Task description:
Your task is to transcribe the lines from the start of the data below through the line containing "camera: 85 degrees left, 5 degrees up", inclusive, exactly as they stand and without the pictures.

Data for the task:
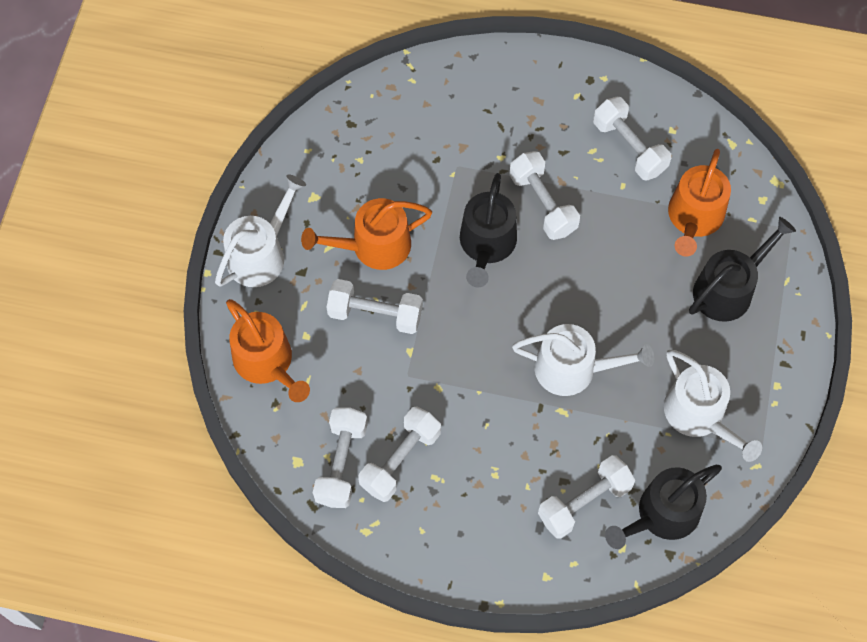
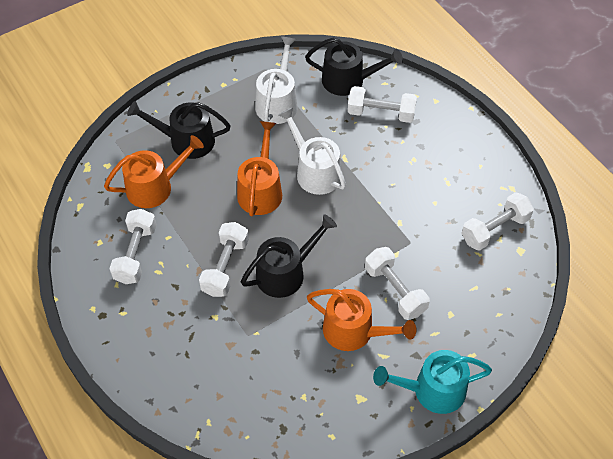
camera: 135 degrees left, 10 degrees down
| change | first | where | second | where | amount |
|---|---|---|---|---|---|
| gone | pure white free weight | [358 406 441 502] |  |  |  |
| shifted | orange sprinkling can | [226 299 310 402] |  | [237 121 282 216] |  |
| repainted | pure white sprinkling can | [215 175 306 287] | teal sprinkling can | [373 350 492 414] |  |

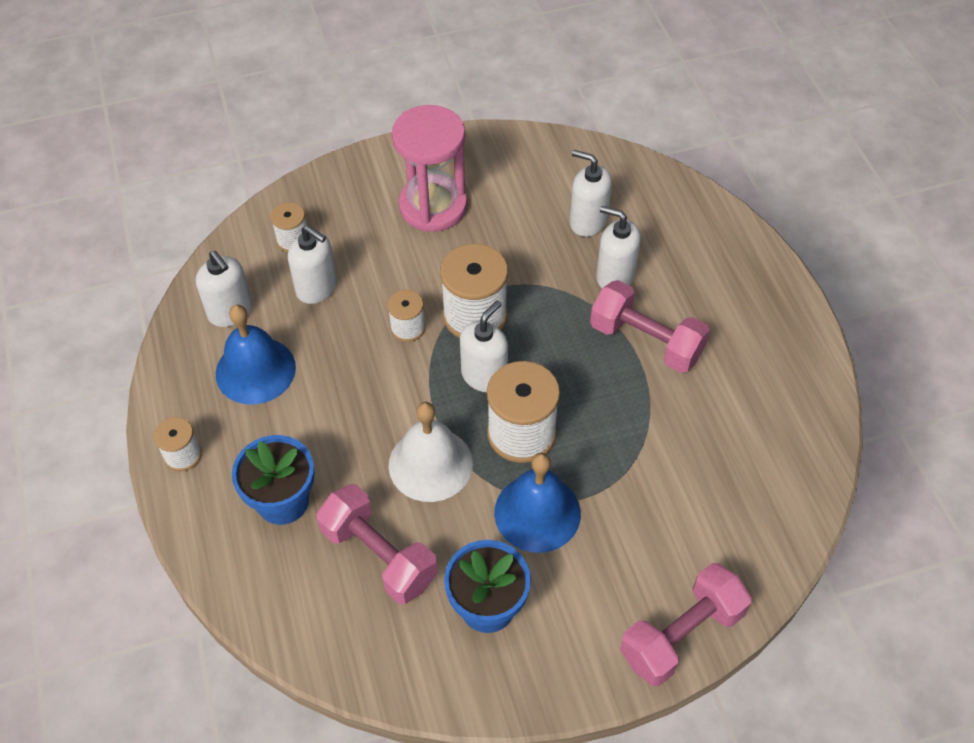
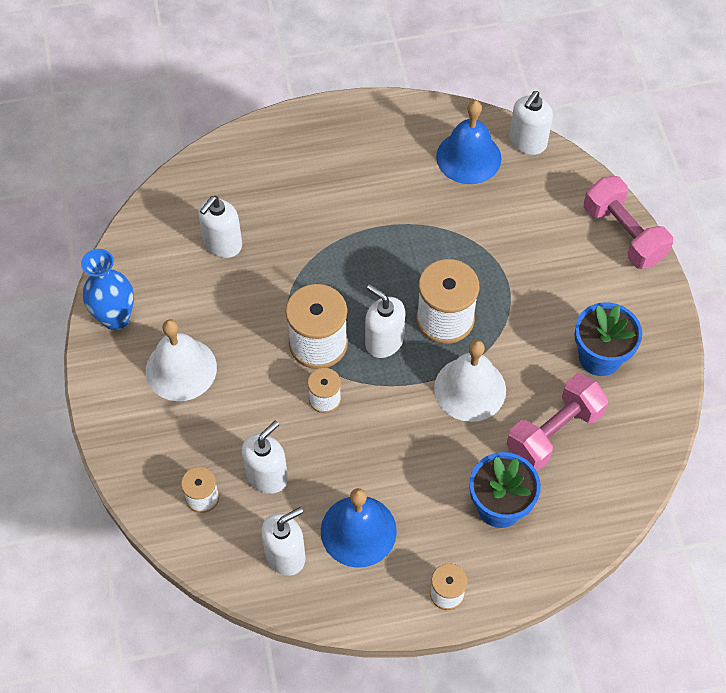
camera: 85 degrees left, 5 degrees up
| change | first | where | second | where | amount |
|---|---|---|---|---|---|
| gone | rosy free weight | [590 280 710 373] |  |  |  |
| new |  |  | blue vase | [81 249 134 330] |  |
| shifted | blue bell | [494 453 581 553] |  | [436 100 502 184] |  |
| shifted | pure white soap pump | [596 206 641 288] |  | [509 91 553 155] |  |
| swapped | rosy sand timer | [392 105 467 232] | pure white bell | [146 319 217 401] |  |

Exercise output:
camera: 135 degrees left, 10 degrees down
| change | first | where | second | where | amount |
|---|---|---|---|---|---|
| gone | pure white free weight | [358 406 441 502] |  |  |  |
| shifted | orange sprinkling can | [226 299 310 402] |  | [237 121 282 216] |  |
| repainted | pure white sprinkling can | [215 175 306 287] | teal sprinkling can | [373 350 492 414] |  |

camera: 85 degrees left, 5 degrees up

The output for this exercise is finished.